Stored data
⟨

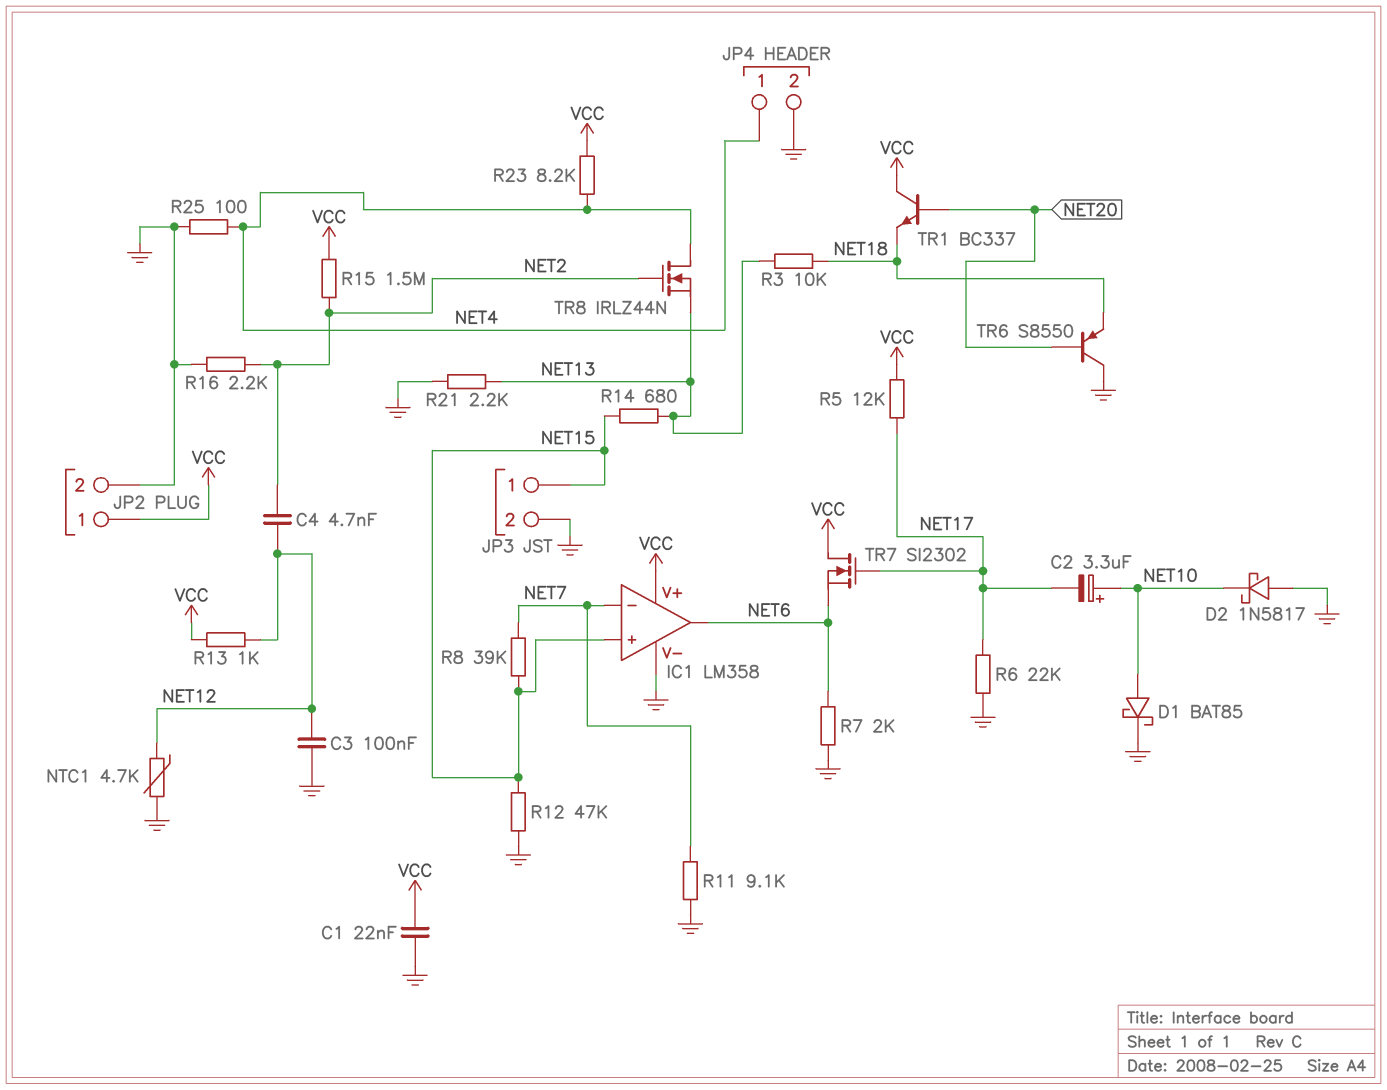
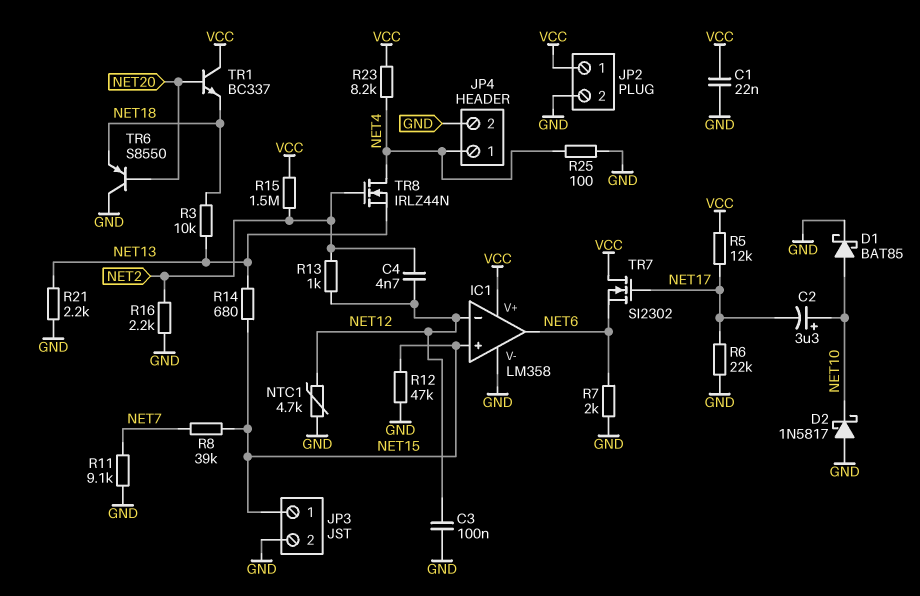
IC1 pin in-: NET7 -> NET12
R13: 1k (NET12, VCC) -> 1k (NET2, NET12)

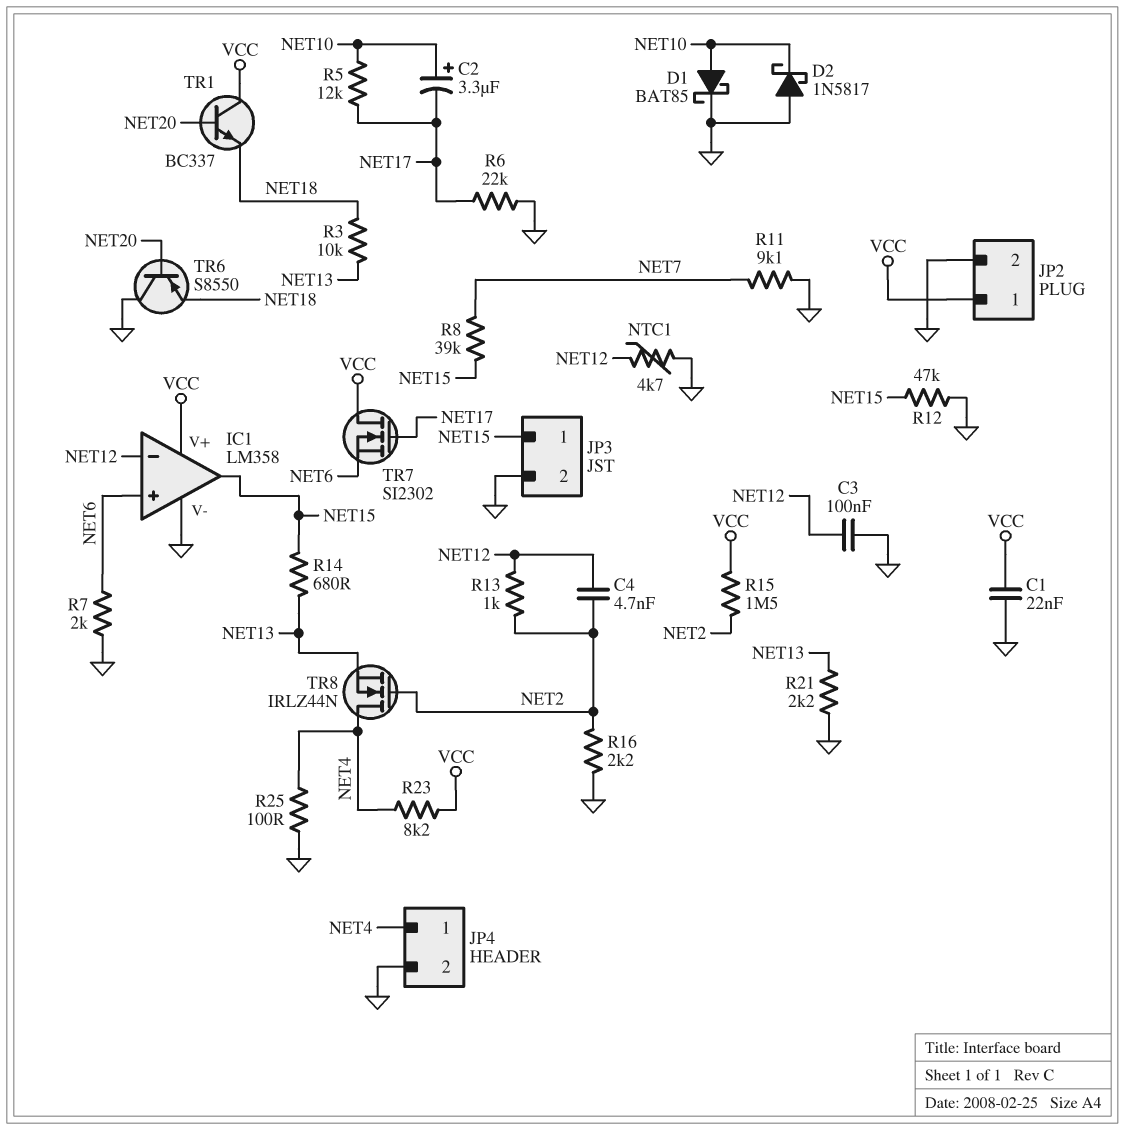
IC1 pin in+: NET15 -> NET6
IC1 pin out: NET6 -> NET15
R5: 12k (NET17, VCC) -> 12k (NET10, NET17)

⟩

-- Aim of the exercise --
Could you restate every record above word for word, leaving the pictures out?

-- Task output --
IC1 pin in-: NET7 -> NET12
R13: 1k (NET12, VCC) -> 1k (NET2, NET12)

IC1 pin in+: NET15 -> NET6
IC1 pin out: NET6 -> NET15
R5: 12k (NET17, VCC) -> 12k (NET10, NET17)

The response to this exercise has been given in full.